# [Data excerpt]
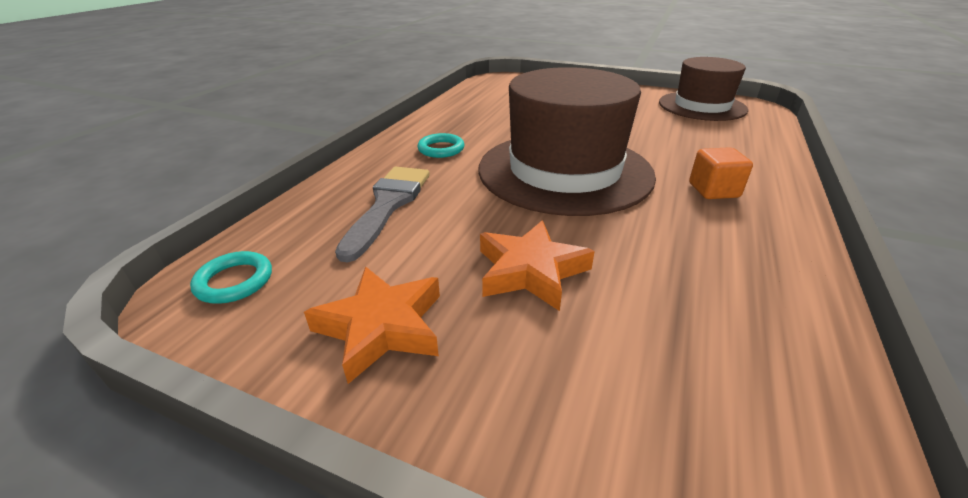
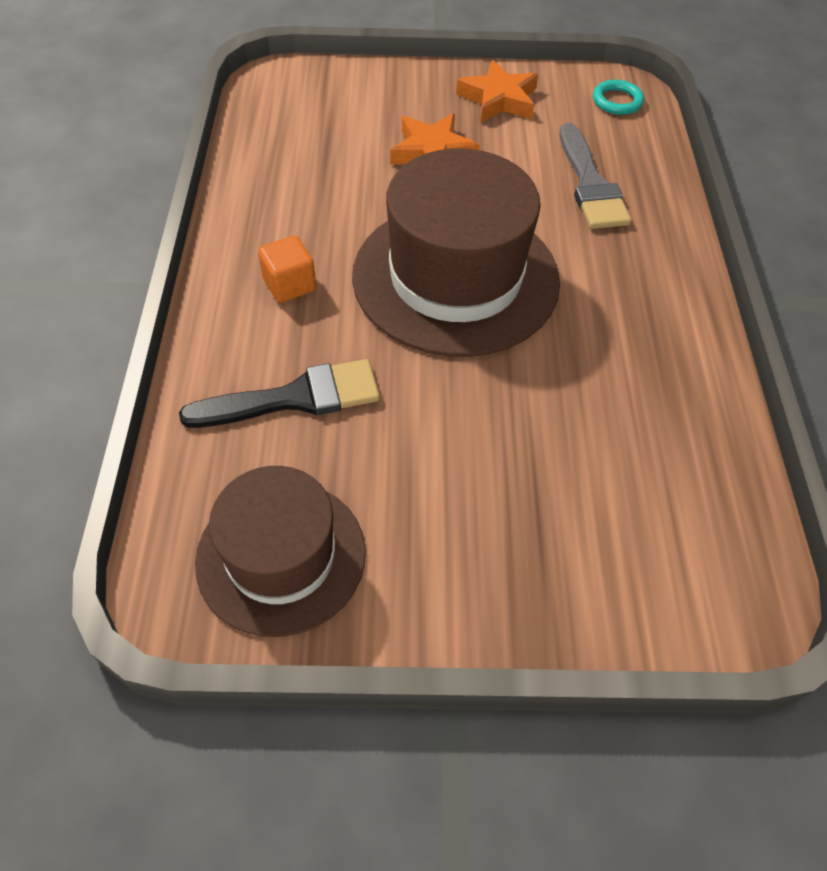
camera: 155 degrees right, 20 degrees up
turquoise ring [417,133,464,158] -> none
none -> black brush [179,359,380,428]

# [Your goal]
The response should reproduce all the material above exactly and leave out its pictures.

# [Answer below]
camera: 155 degrees right, 20 degrees up
turquoise ring [417,133,464,158] -> none
none -> black brush [179,359,380,428]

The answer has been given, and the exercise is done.